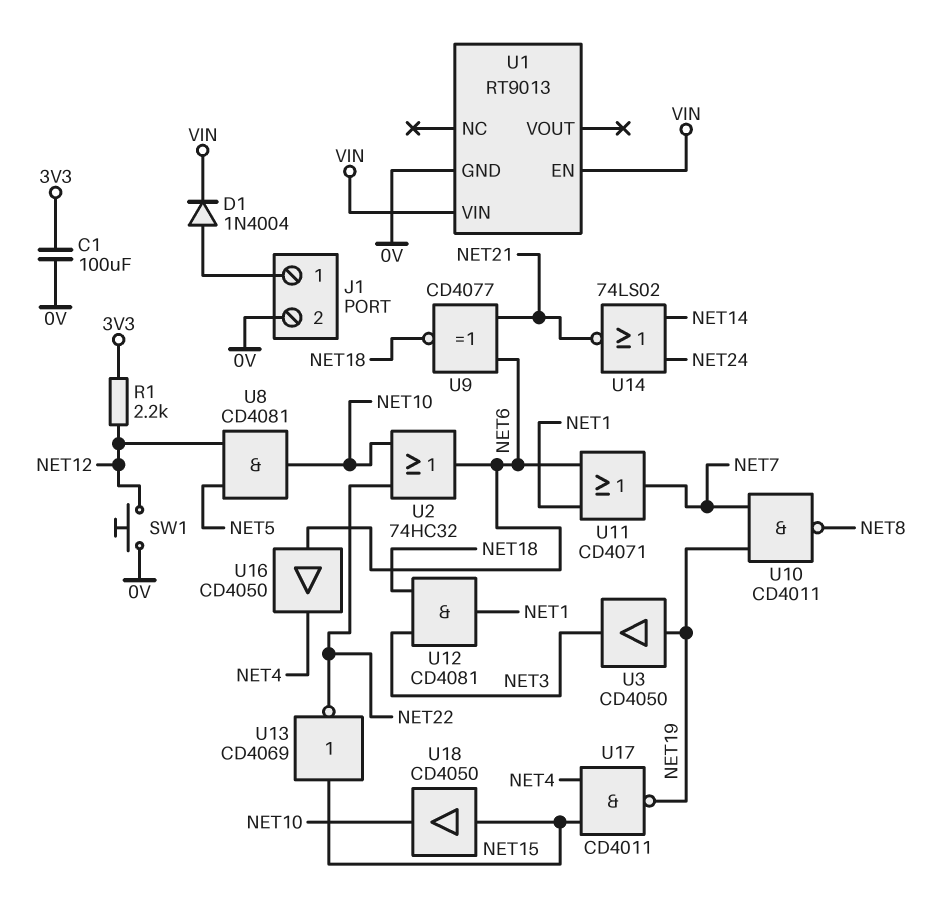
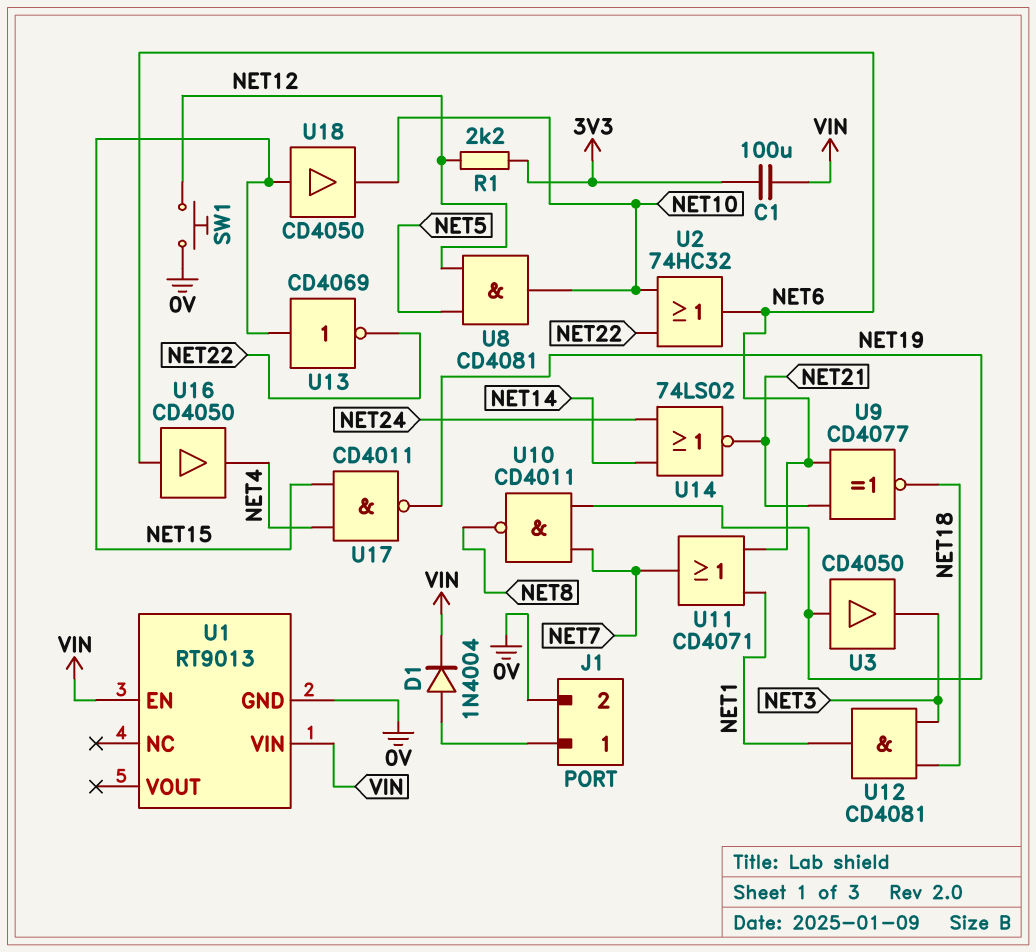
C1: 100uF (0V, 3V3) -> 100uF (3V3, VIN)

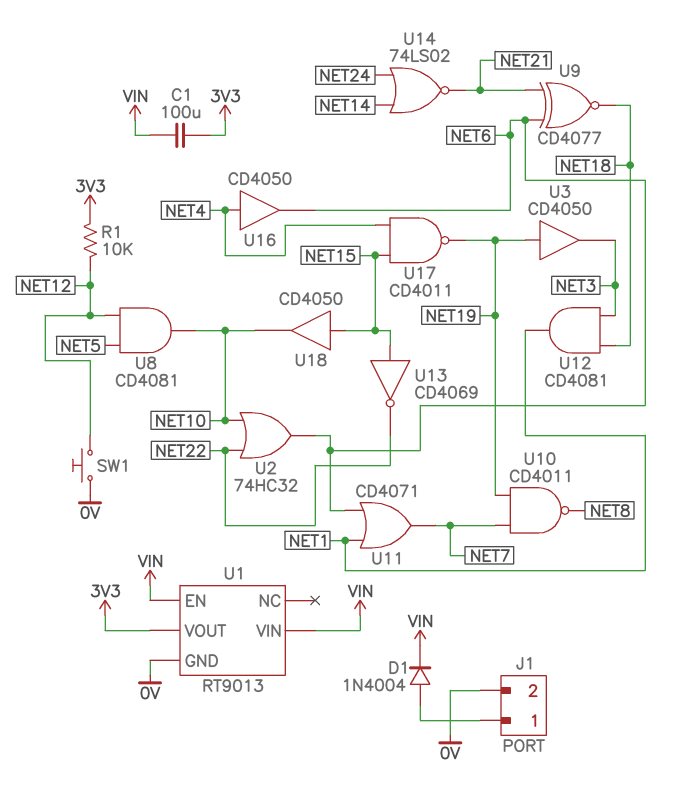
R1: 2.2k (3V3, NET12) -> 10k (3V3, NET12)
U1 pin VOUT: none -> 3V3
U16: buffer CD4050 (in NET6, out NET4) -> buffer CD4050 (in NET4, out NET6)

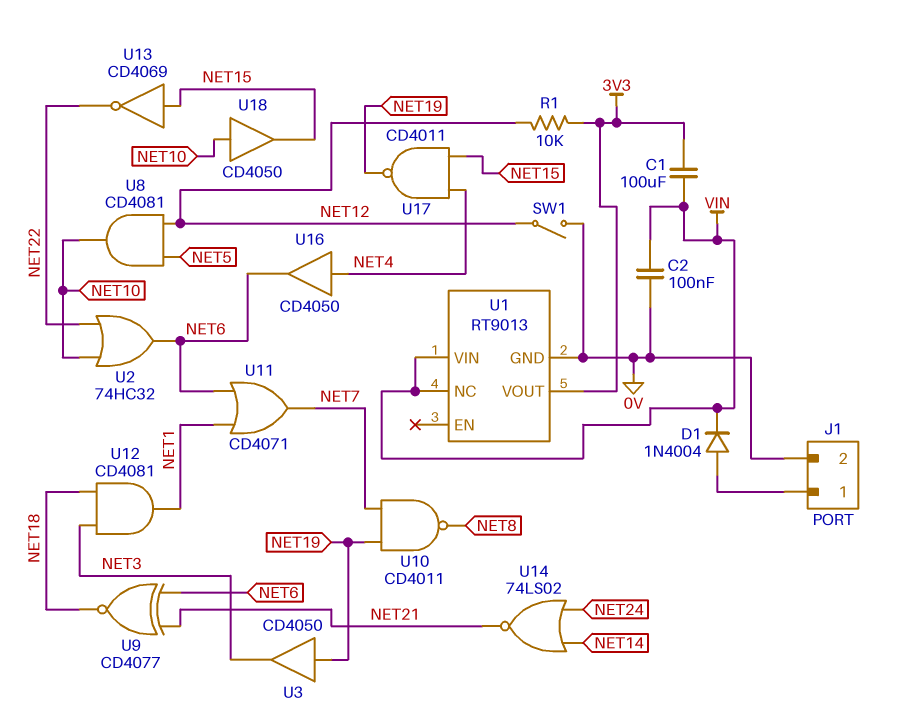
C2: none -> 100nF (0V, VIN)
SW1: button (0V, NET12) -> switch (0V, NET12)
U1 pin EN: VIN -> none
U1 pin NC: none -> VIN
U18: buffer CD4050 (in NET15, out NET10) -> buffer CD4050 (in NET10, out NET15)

----

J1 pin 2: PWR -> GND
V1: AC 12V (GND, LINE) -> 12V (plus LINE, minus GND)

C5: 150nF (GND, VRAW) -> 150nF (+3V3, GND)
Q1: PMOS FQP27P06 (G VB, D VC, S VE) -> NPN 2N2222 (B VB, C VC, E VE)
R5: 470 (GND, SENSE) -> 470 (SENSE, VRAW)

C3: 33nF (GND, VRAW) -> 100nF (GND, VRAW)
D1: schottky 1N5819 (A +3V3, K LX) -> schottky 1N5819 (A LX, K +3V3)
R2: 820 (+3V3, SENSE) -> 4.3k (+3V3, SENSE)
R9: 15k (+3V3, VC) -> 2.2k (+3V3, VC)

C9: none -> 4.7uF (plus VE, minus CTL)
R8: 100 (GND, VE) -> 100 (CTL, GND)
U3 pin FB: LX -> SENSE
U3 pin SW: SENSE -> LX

----

Going back over the entries above, copy word for word every line from the one that has "Q1: PMOS FQP27P06" on through the one that has "U3 pin SW: SENSE -> LX".

● Exercise result:
Q1: PMOS FQP27P06 (G VB, D VC, S VE) -> NPN 2N2222 (B VB, C VC, E VE)
R5: 470 (GND, SENSE) -> 470 (SENSE, VRAW)

C3: 33nF (GND, VRAW) -> 100nF (GND, VRAW)
D1: schottky 1N5819 (A +3V3, K LX) -> schottky 1N5819 (A LX, K +3V3)
R2: 820 (+3V3, SENSE) -> 4.3k (+3V3, SENSE)
R9: 15k (+3V3, VC) -> 2.2k (+3V3, VC)

C9: none -> 4.7uF (plus VE, minus CTL)
R8: 100 (GND, VE) -> 100 (CTL, GND)
U3 pin FB: LX -> SENSE
U3 pin SW: SENSE -> LX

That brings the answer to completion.